At the line containing "turquoise robot: 3 -> 5", begin an exact copy of the lines below and continue through the final one, with no pictures.

• _Data records_:
▽

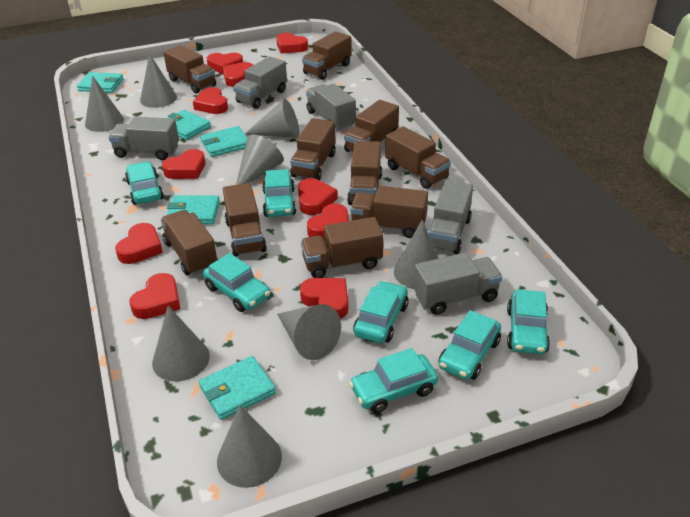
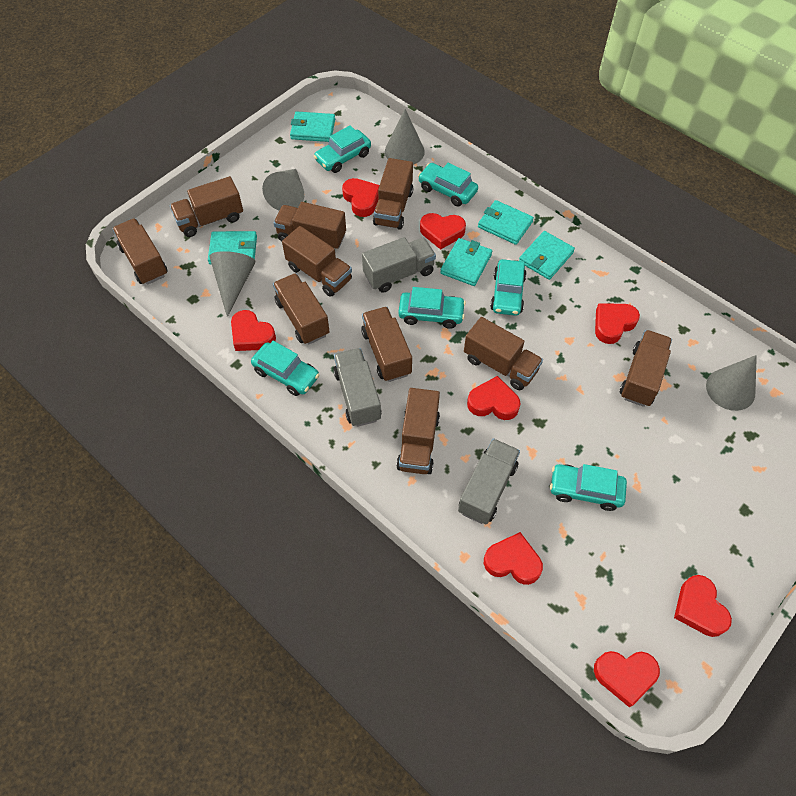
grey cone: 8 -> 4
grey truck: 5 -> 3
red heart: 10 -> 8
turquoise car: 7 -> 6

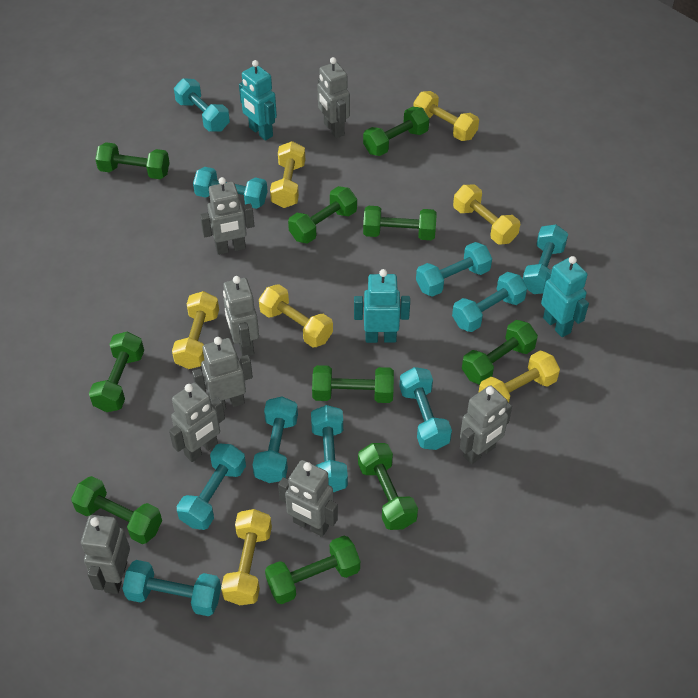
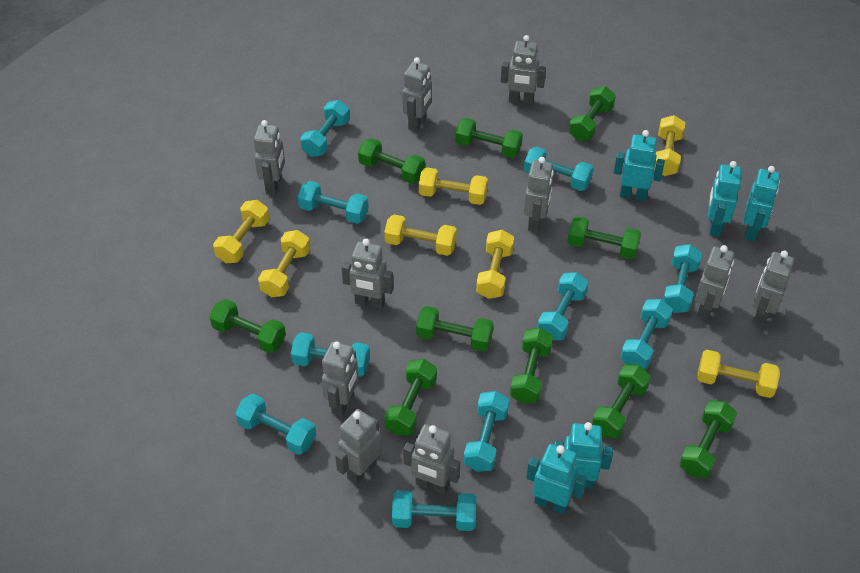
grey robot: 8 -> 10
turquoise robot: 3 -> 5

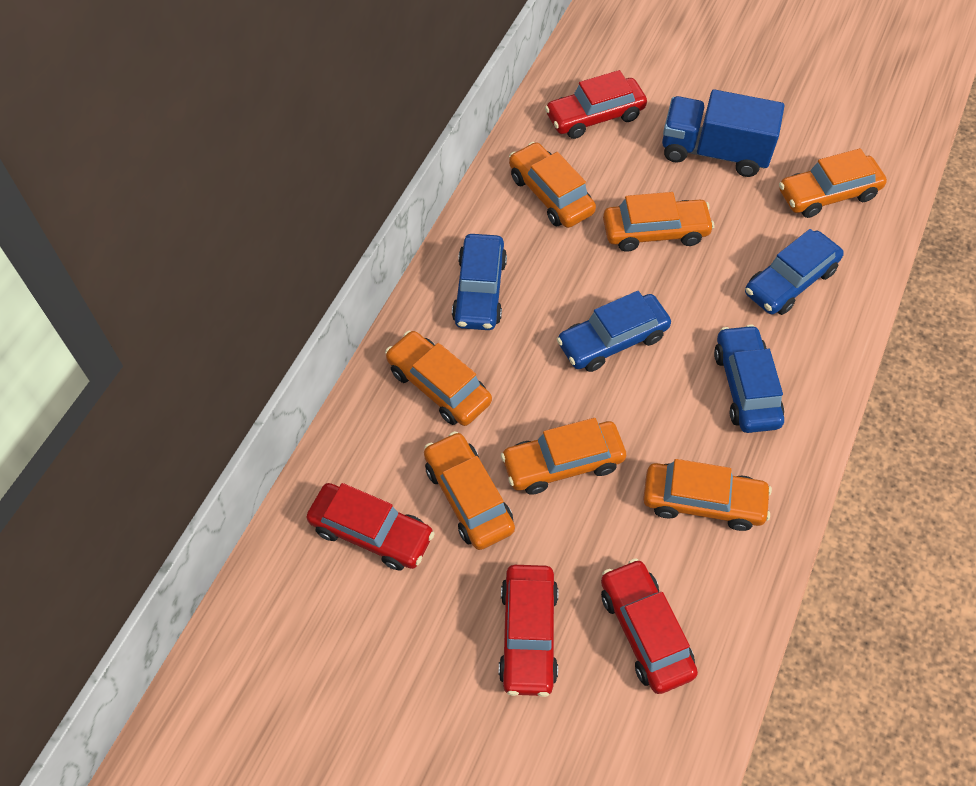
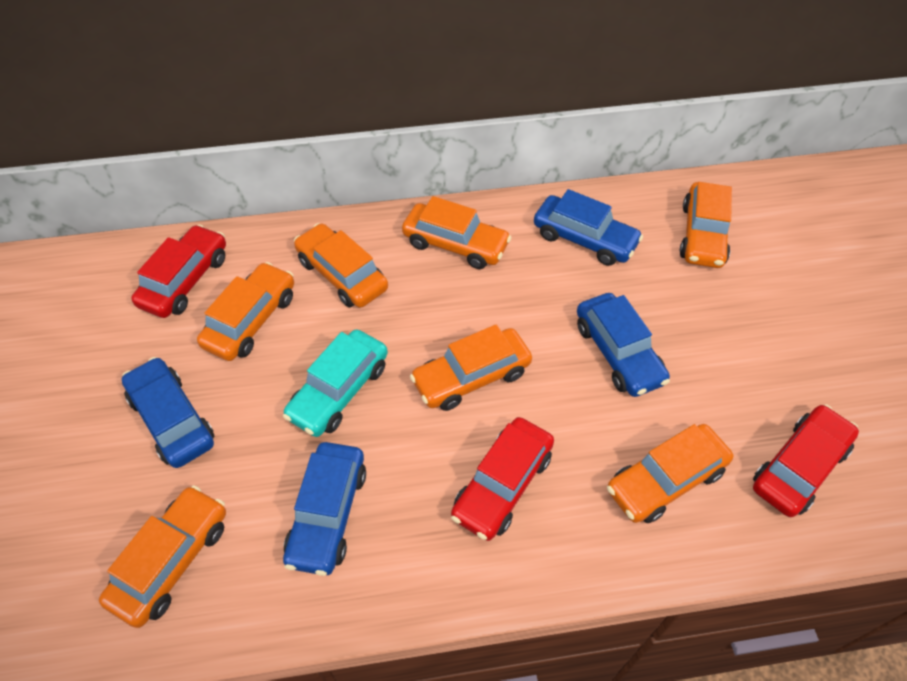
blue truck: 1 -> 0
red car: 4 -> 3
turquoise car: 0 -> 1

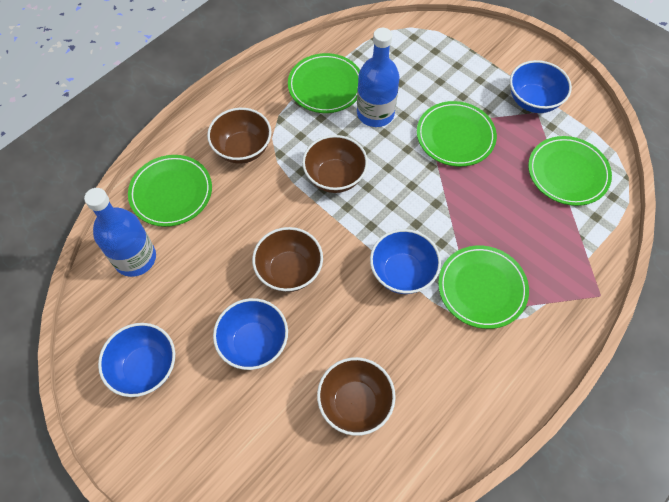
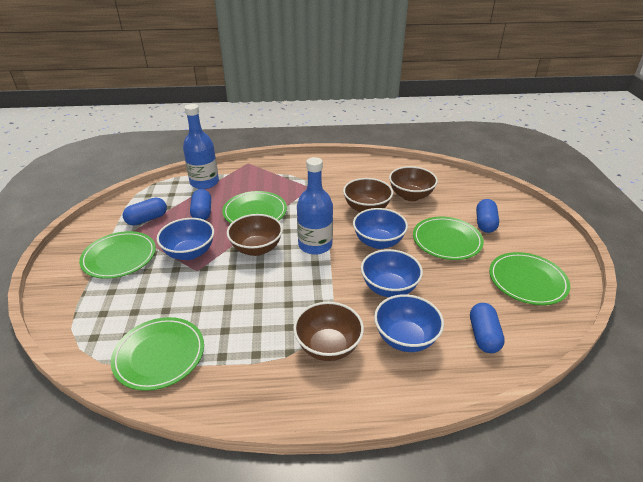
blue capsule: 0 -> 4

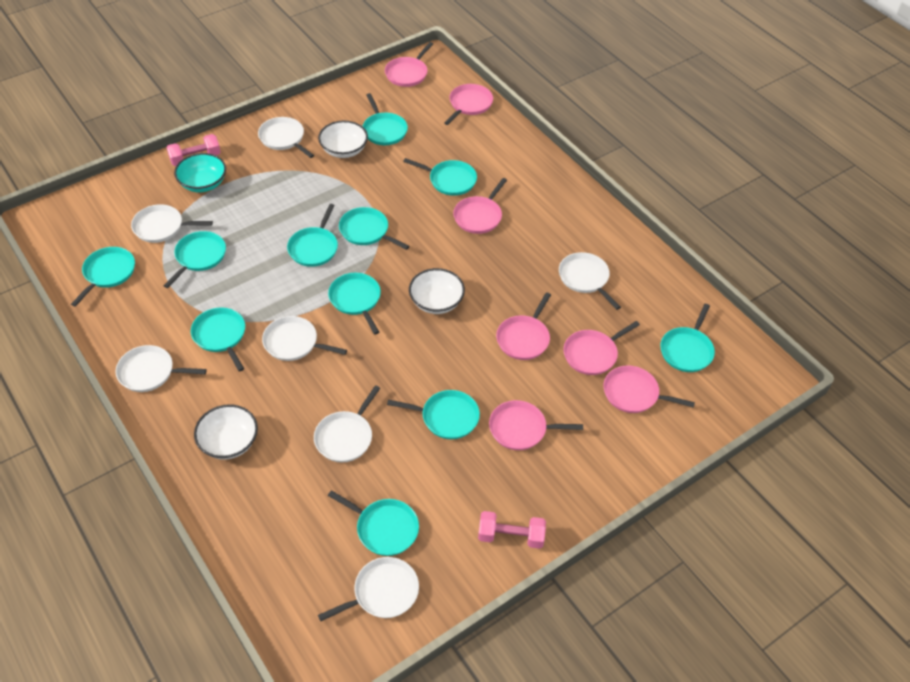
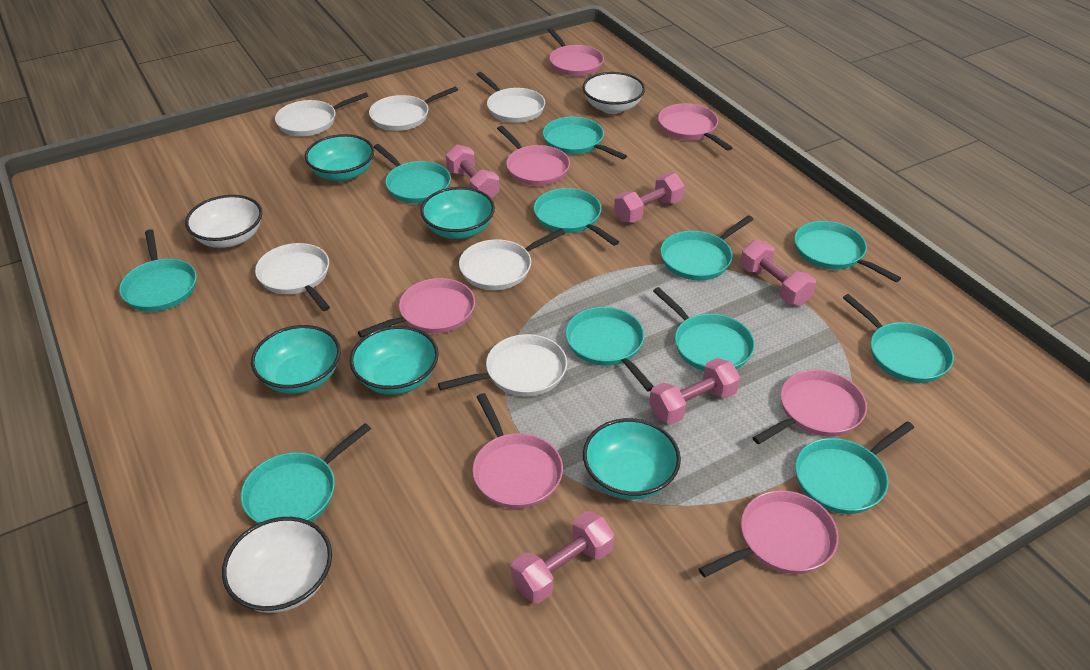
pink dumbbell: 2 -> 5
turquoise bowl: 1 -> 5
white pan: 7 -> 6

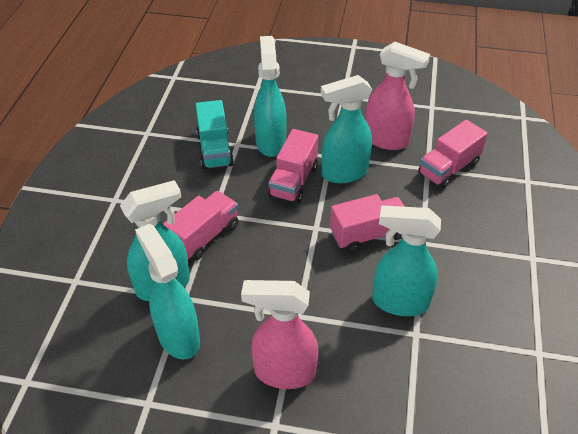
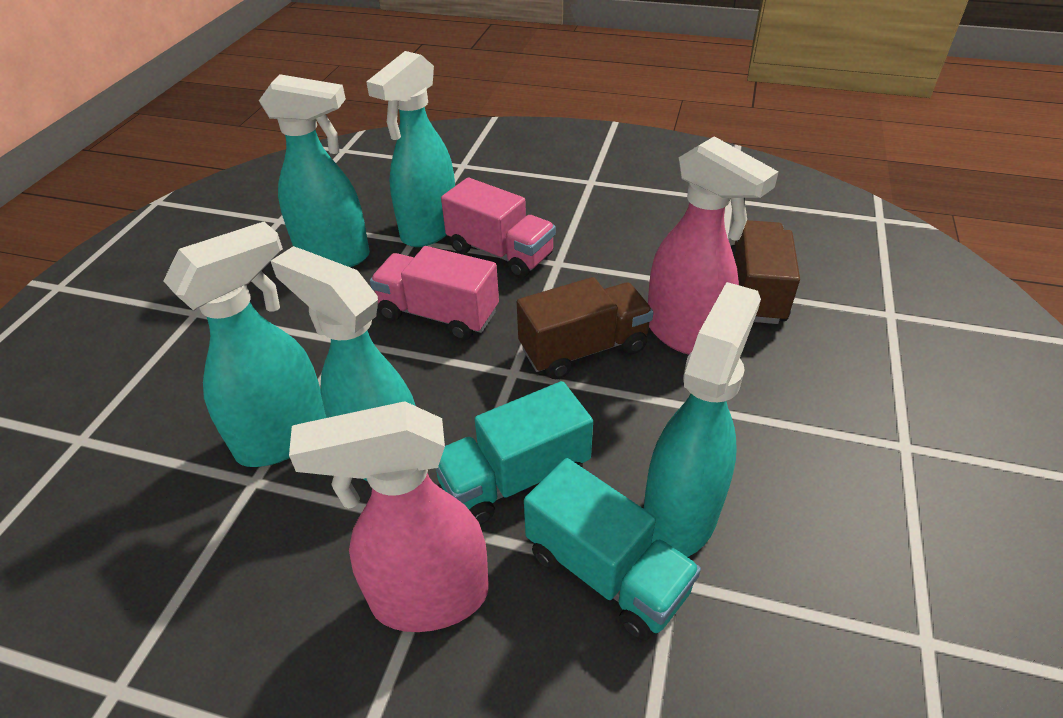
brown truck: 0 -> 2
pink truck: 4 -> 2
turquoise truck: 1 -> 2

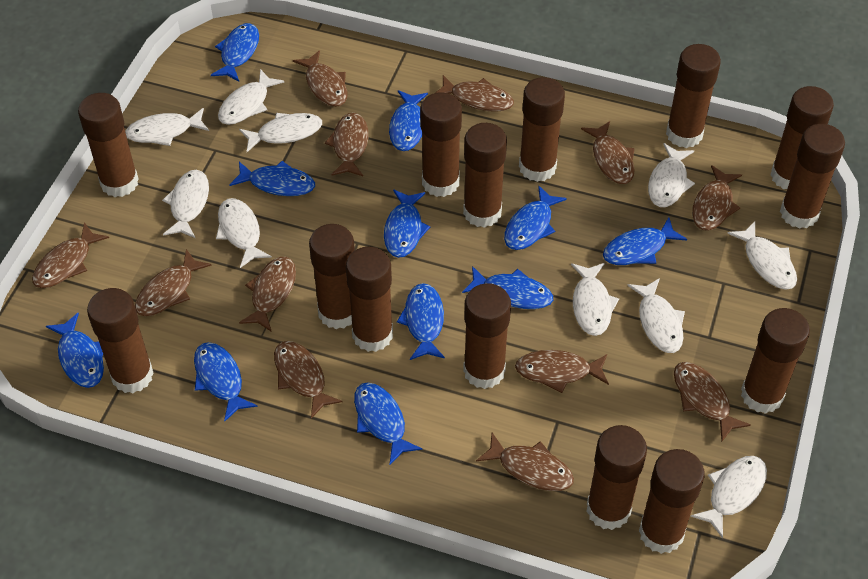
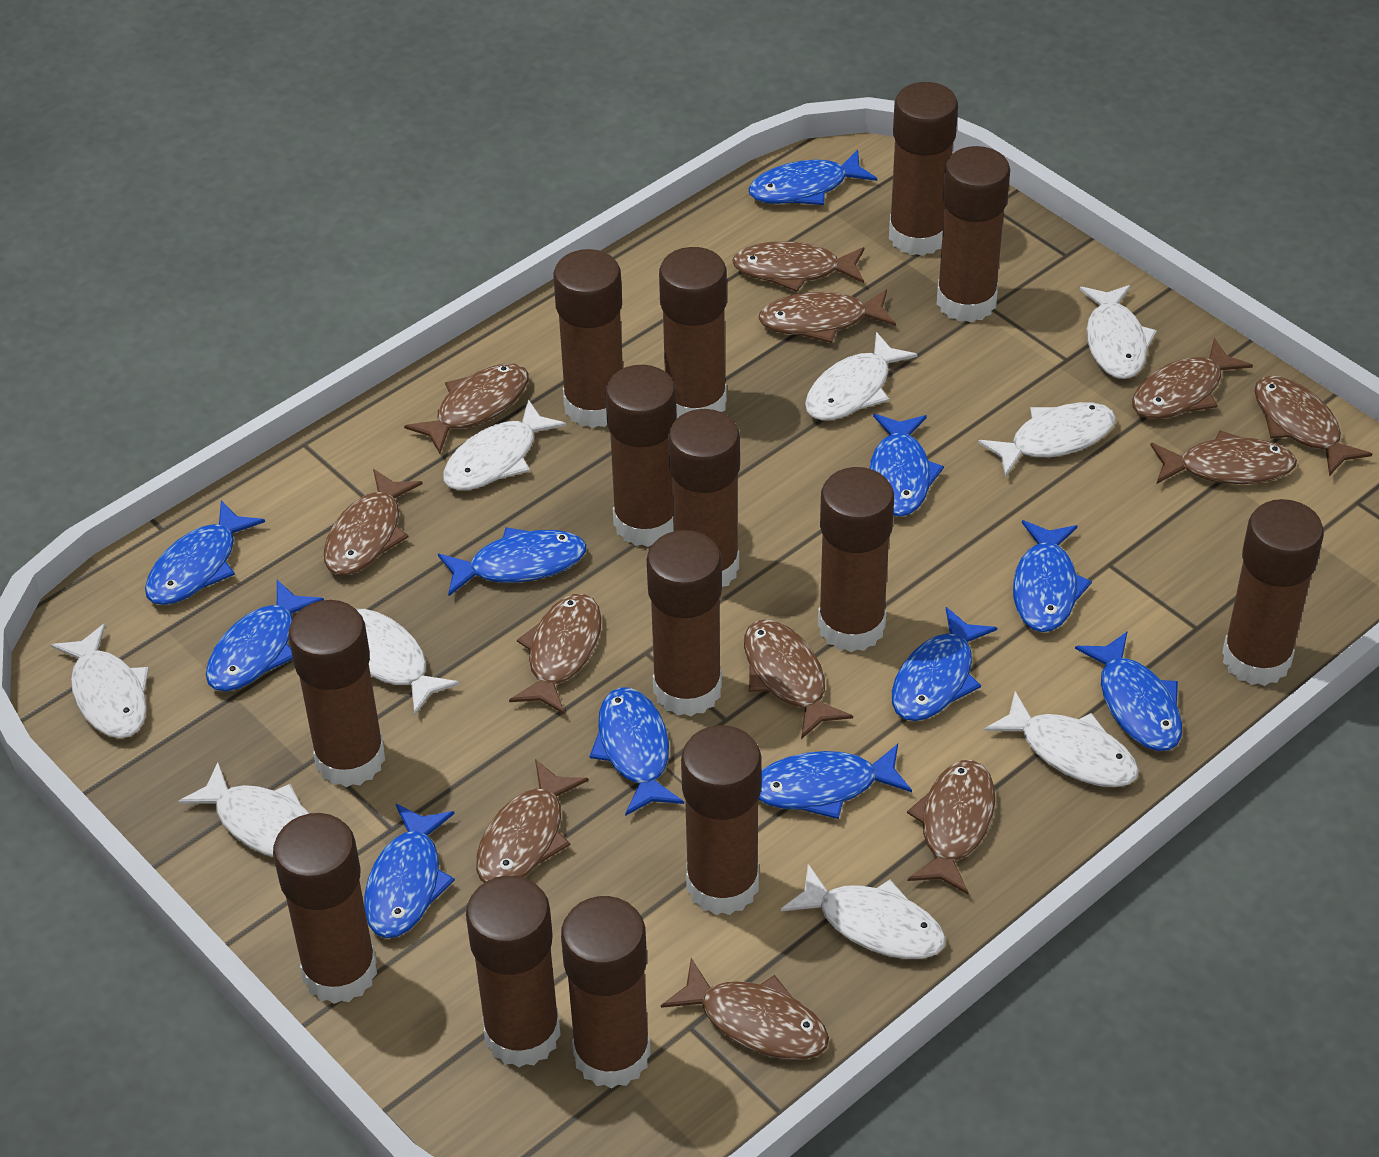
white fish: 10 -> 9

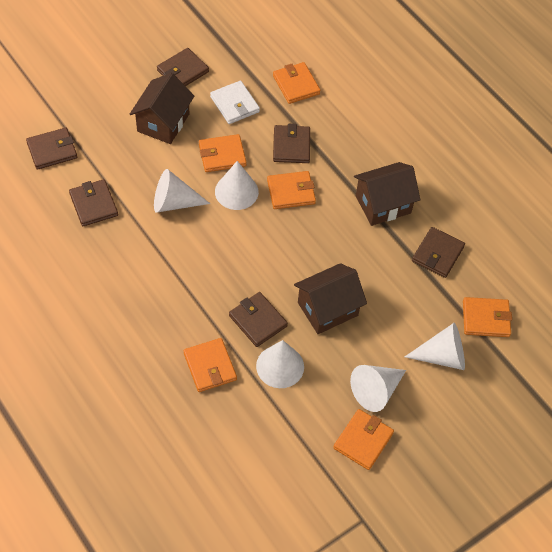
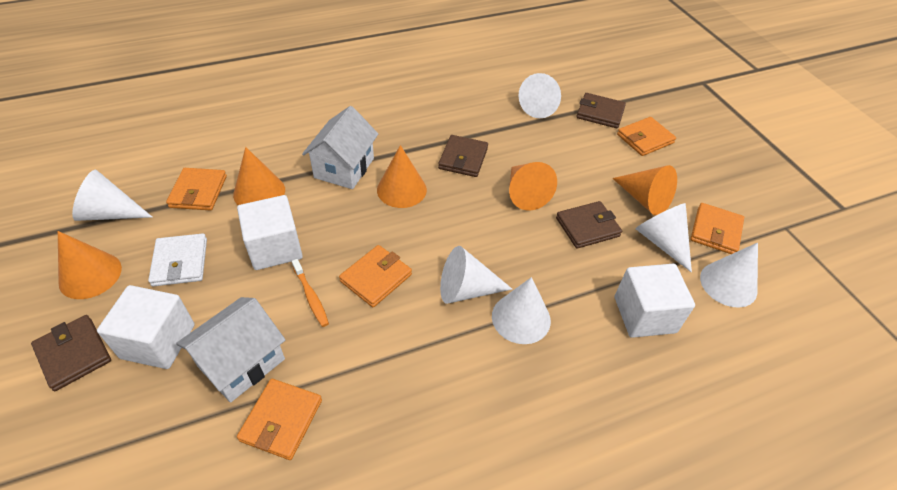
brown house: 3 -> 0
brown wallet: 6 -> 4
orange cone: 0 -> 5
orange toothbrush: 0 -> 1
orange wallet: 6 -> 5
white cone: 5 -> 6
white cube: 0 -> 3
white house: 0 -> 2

△

• _The completed task_:
turquoise robot: 3 -> 5

blue truck: 1 -> 0
red car: 4 -> 3
turquoise car: 0 -> 1

blue capsule: 0 -> 4

pink dumbbell: 2 -> 5
turquoise bowl: 1 -> 5
white pan: 7 -> 6

brown truck: 0 -> 2
pink truck: 4 -> 2
turquoise truck: 1 -> 2

white fish: 10 -> 9

brown house: 3 -> 0
brown wallet: 6 -> 4
orange cone: 0 -> 5
orange toothbrush: 0 -> 1
orange wallet: 6 -> 5
white cone: 5 -> 6
white cube: 0 -> 3
white house: 0 -> 2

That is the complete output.